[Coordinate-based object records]

=== Section Start ===

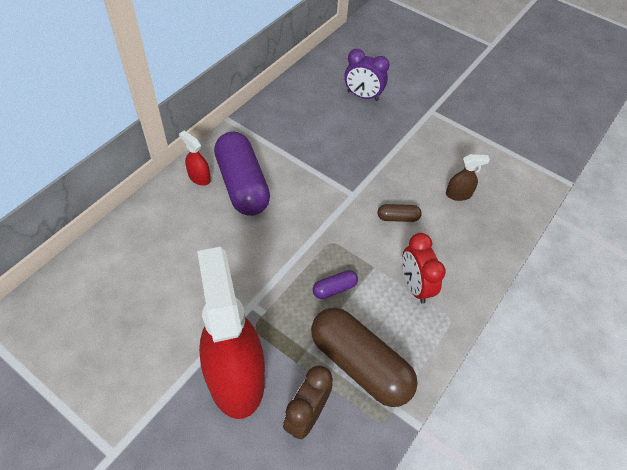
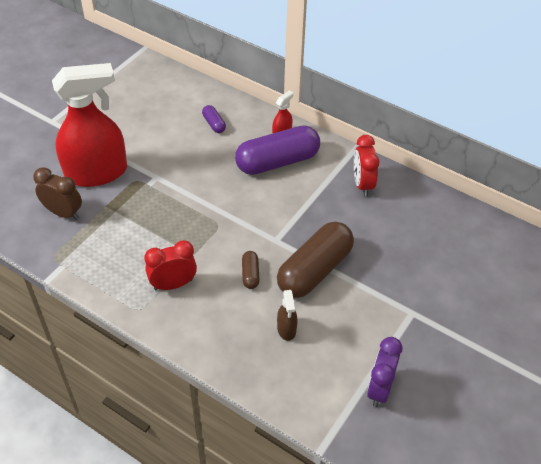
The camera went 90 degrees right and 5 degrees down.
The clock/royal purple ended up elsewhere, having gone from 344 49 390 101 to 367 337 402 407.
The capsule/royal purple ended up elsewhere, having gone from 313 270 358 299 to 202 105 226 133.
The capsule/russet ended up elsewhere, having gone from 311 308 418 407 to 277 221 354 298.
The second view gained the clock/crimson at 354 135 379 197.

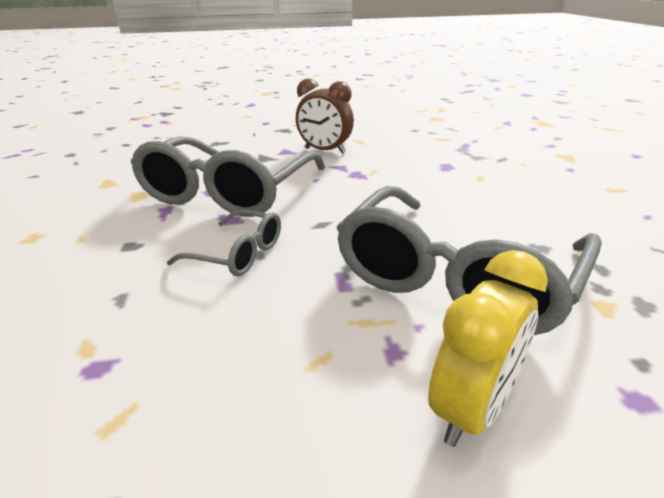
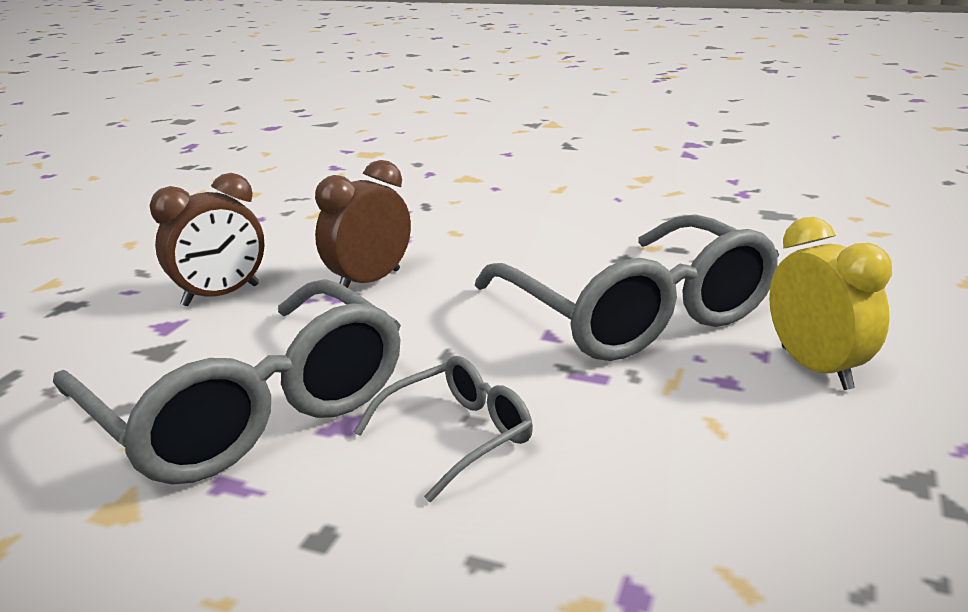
The camera went 60 degrees left and 5 degrees down.
The second view gained the clock/russet at 315 160 411 288.

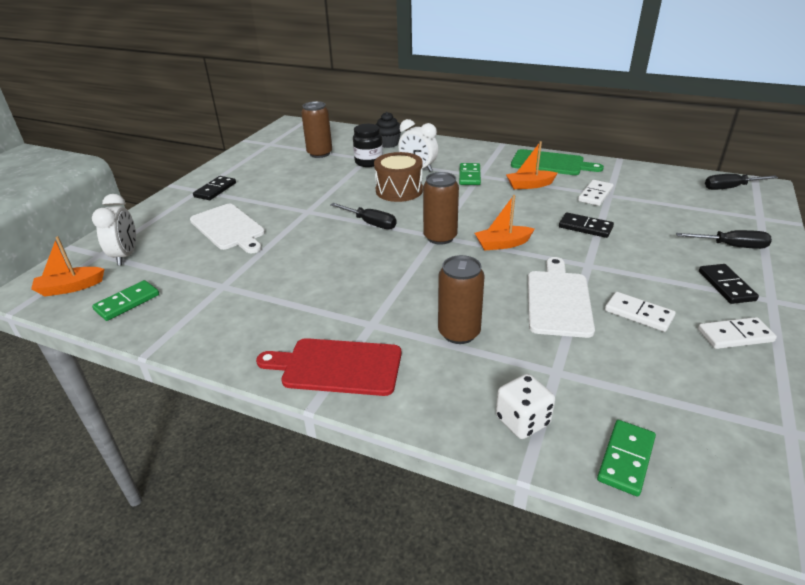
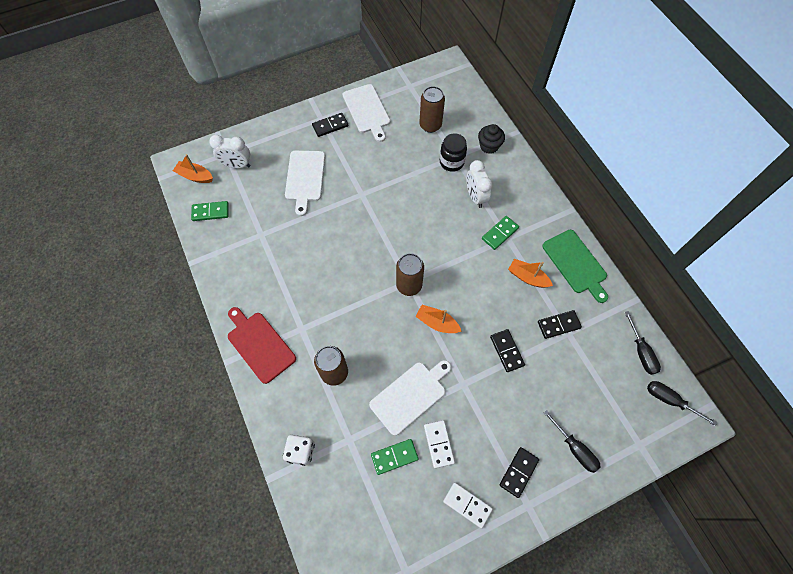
The camera went 40 degrees right and 30 degrees up.
The second view lost the snare drum/russet at 374 152 423 202.
What was the domino/pure white at 578 180 614 206 turned into the domino/black at 538 310 582 339.
The clock/pure white at 92 194 136 265 ended up facing another way, 60 degrees clockwise from before.
The screwdriver/black ended up elsewhere, having gone from 331 203 397 229 to 625 311 661 375.
The domino/emerald ended up elsewhere, having gone from 597 420 656 496 to 371 439 418 475.
The second view gained the cutting board/pure white at 343 84 390 142.

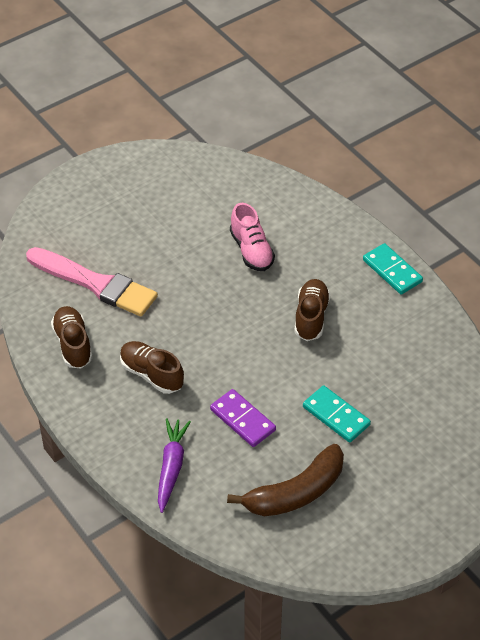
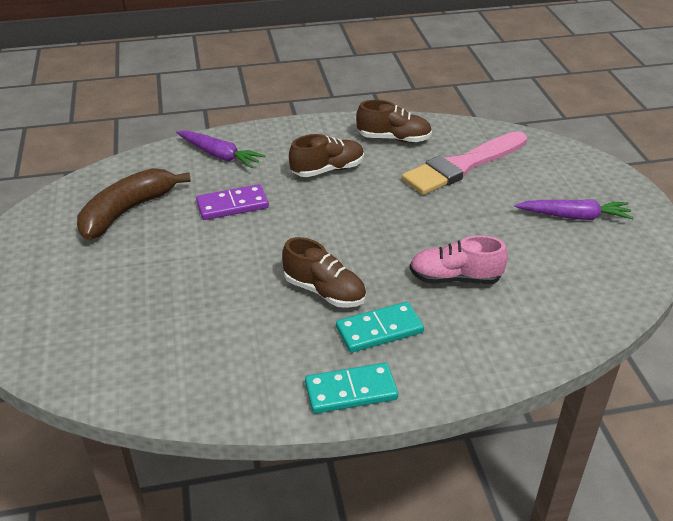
The camera went 115 degrees right and 10 degrees down.
The domino/aqua ended up elsewhere, having gone from 303 386 371 442 to 336 302 424 353.
The banana fruit/russet at 227 444 344 516 ended up facing another way, 45 degrees clockwise from before.
The second view gained the carrot/royal purple at 515 199 634 220.

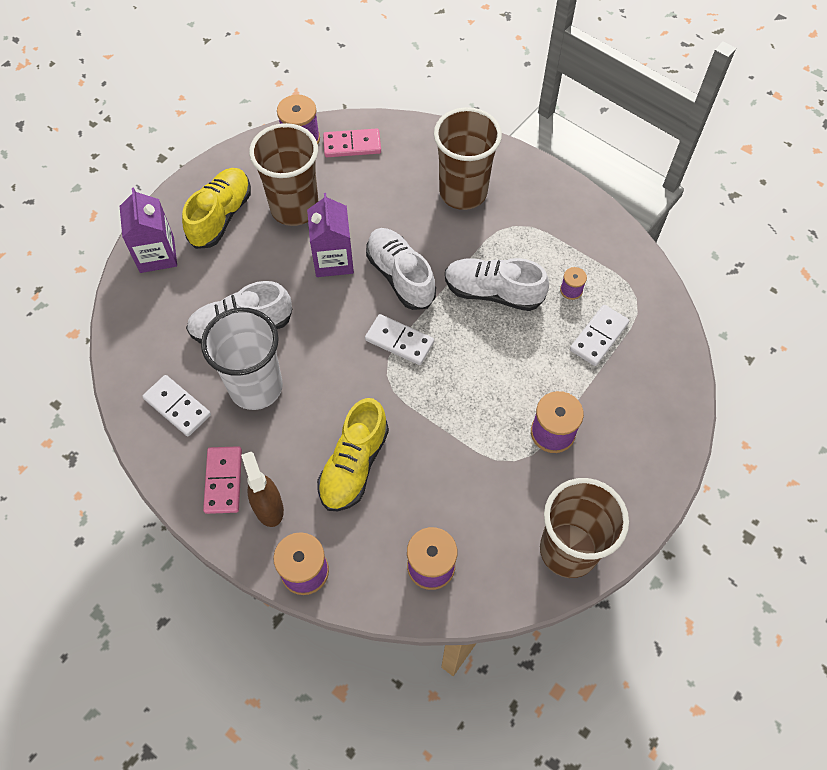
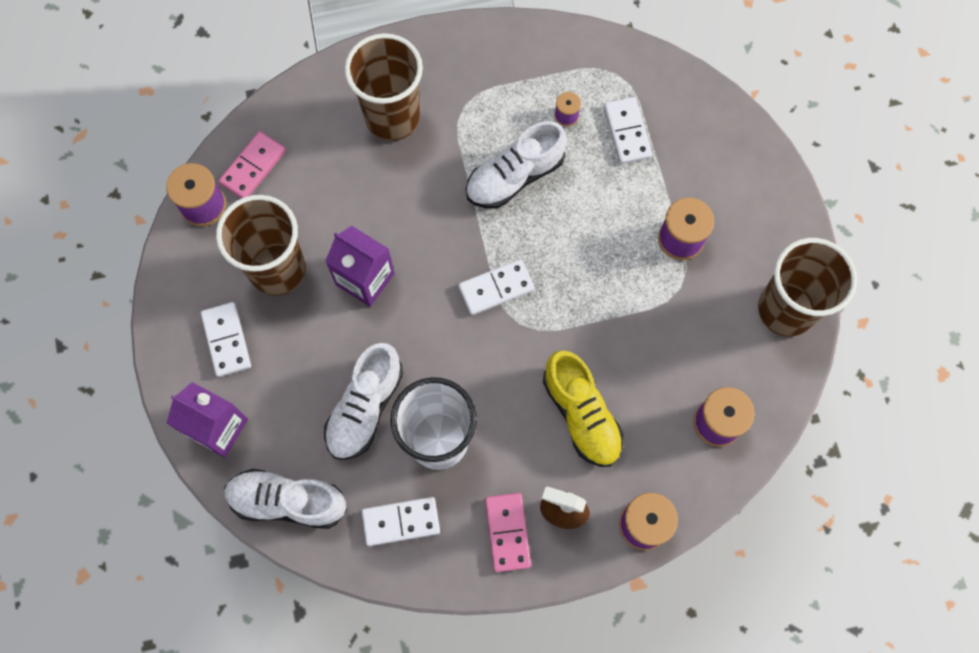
The camera went 50 degrees left and 10 degrees up.
Where the shoe/yellow stood at 182 168 251 249, the domino/pure white came to stand at 201 302 251 377.
The shoe/pure white ended up elsewhere, having gone from 366 228 436 310 to 224 469 347 529.
The domino/rose-pink at 203 446 242 514 ended up facing another way, 45 degrees clockwise from before.

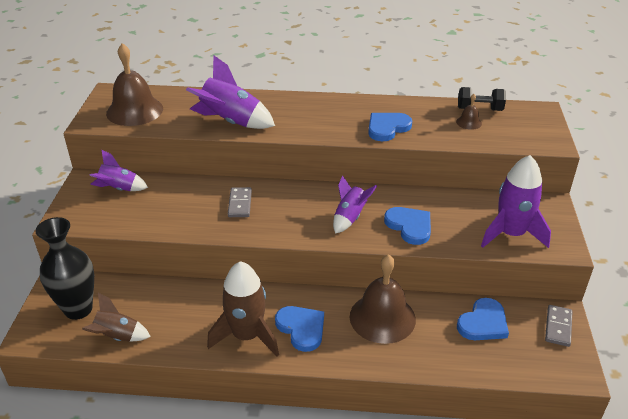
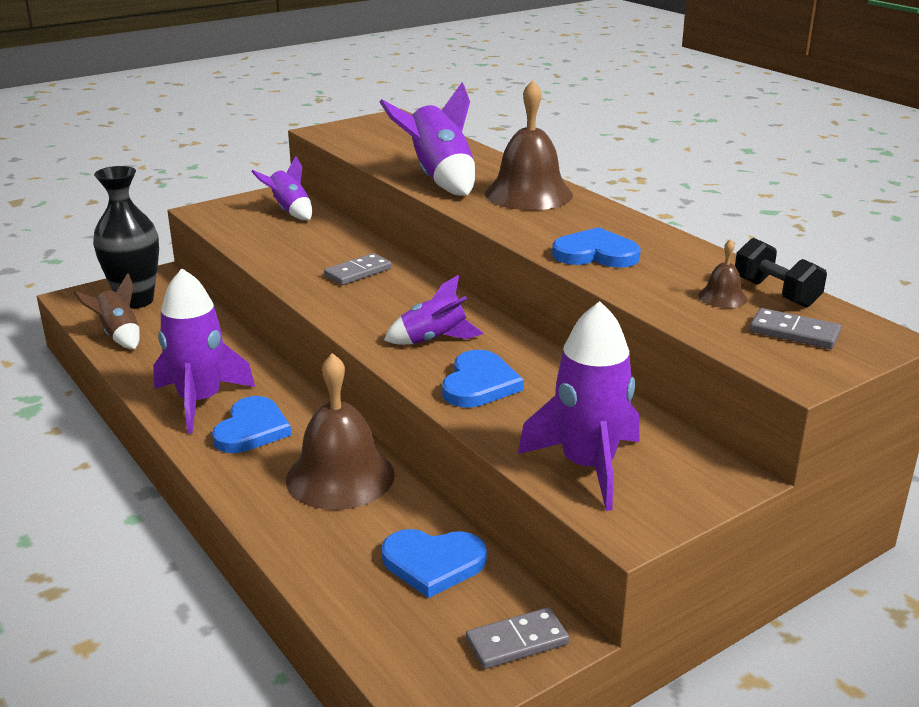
The camera went 50 degrees right and 10 degrees down.
The bell/russet ended up elsewhere, having gone from 106 43 163 126 to 485 80 573 210.
What was the spaceship/russet at 207 261 279 356 turned into the spaceship/royal purple at 153 268 255 434.
The second view gained the domino/grey at 750 308 841 349.

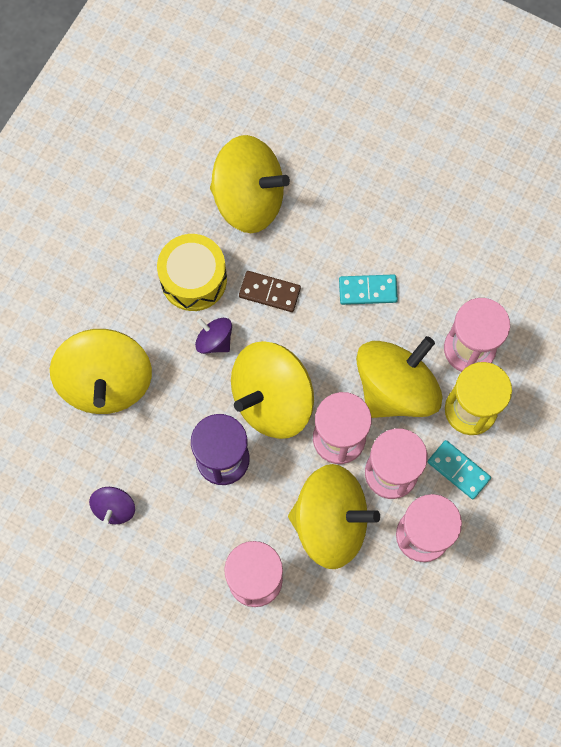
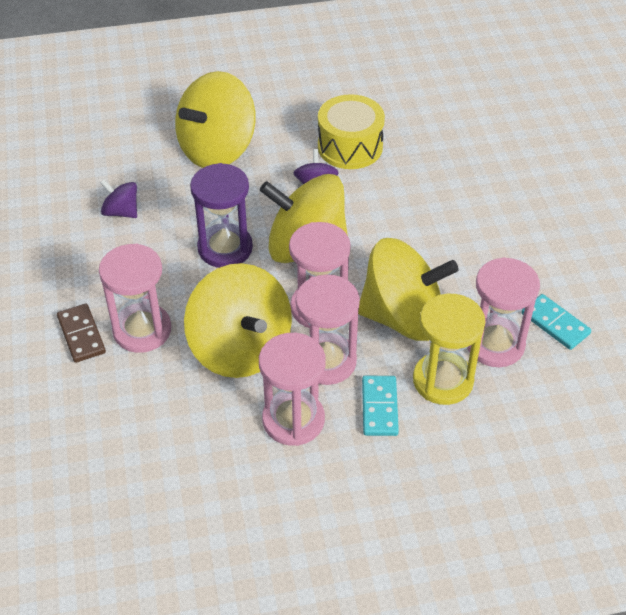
The camera went 50 degrees right and 25 degrees down.
The second view lost the whirligig/yellow at 210 135 290 233.
The domino/russet ended up elsewhere, having gone from 239 271 301 312 to 57 304 106 363.
The domino/aqua ended up elsewhere, having gone from 339 274 398 305 to 521 294 591 350.
The whirligig/royal purple at 89 487 135 524 ended up facing another way, 60 degrees clockwise from before.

=== Section End ===

_About this exercise_
Each line in which the string "second" is found must be copied from the data.

_Task solution_
The second view gained the clock/crimson at 354 135 379 197.
The second view gained the clock/russet at 315 160 411 288.
The second view lost the snare drum/russet at 374 152 423 202.
The second view gained the cutting board/pure white at 343 84 390 142.
The second view gained the carrot/royal purple at 515 199 634 220.
The second view gained the domino/grey at 750 308 841 349.
The second view lost the whirligig/yellow at 210 135 290 233.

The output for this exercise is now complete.